## Collected material
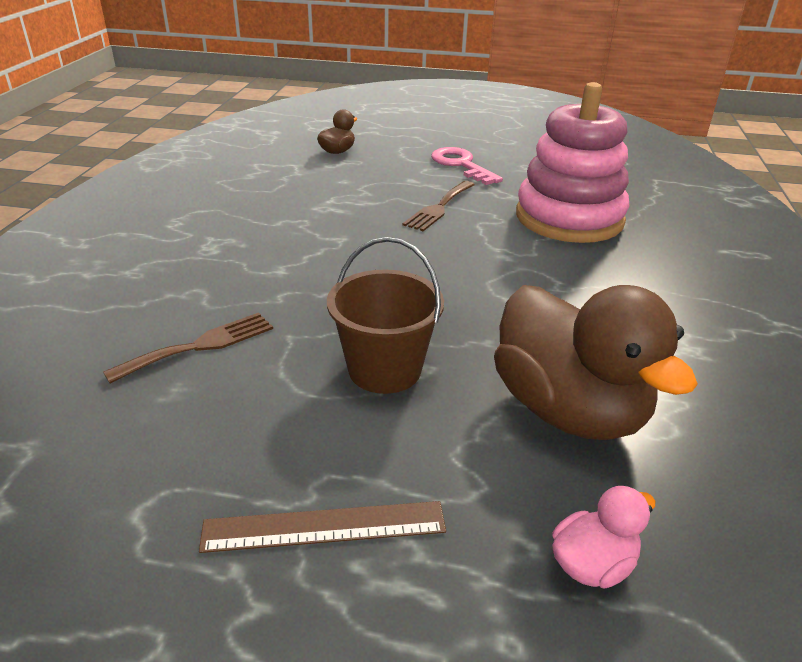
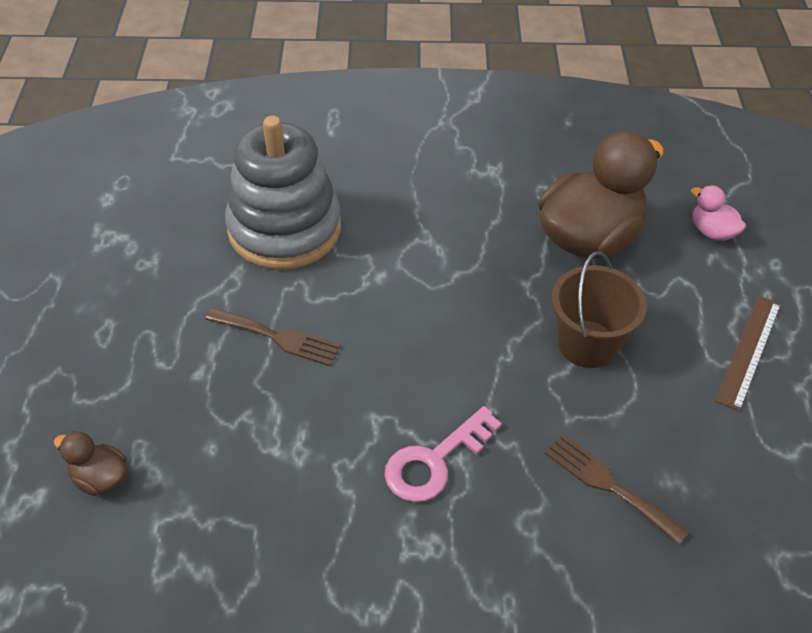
camera: 100 degrees left, 15 degrees up
(324, 526) = (748, 351): brown ruler -> brown ruler turned 45 degrees clockwise
(461, 165) = (143, 327): pink key -> pink key (434, 461)
(569, 218) = (284, 229): pink stacking toy -> grey stacking toy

## Required work
The lines wanted are those from the one holding "(324, 526) = (748, 351): brown" through the final line of the listing; print them exactly.

## Reply to the exercise
(324, 526) = (748, 351): brown ruler -> brown ruler turned 45 degrees clockwise
(461, 165) = (143, 327): pink key -> pink key (434, 461)
(569, 218) = (284, 229): pink stacking toy -> grey stacking toy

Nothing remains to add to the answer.